Data entries:
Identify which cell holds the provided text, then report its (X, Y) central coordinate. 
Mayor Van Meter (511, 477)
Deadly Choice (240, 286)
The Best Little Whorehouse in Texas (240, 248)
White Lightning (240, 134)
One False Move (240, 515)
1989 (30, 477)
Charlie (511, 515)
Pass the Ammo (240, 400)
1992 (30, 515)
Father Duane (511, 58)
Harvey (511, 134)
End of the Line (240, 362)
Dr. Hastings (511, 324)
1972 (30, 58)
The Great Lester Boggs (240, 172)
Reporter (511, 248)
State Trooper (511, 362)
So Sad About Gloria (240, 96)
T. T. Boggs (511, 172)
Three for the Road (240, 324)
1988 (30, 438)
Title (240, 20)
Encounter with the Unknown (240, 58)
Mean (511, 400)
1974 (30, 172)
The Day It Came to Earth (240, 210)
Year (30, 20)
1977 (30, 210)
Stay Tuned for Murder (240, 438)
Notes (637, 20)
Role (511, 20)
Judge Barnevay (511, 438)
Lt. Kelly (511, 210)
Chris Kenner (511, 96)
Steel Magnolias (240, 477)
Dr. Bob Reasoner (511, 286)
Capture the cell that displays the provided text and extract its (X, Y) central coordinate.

Task requirements:
Copy out every line of the listing above that contains the string "cell". Treat uppercase and lowercase letters as distinct when matching.

Solution for this exercise:
Identify which cell holds the provided text, then report its (X, Y) central coordinate. 
Capture the cell that displays the provided text and extract its (X, Y) central coordinate.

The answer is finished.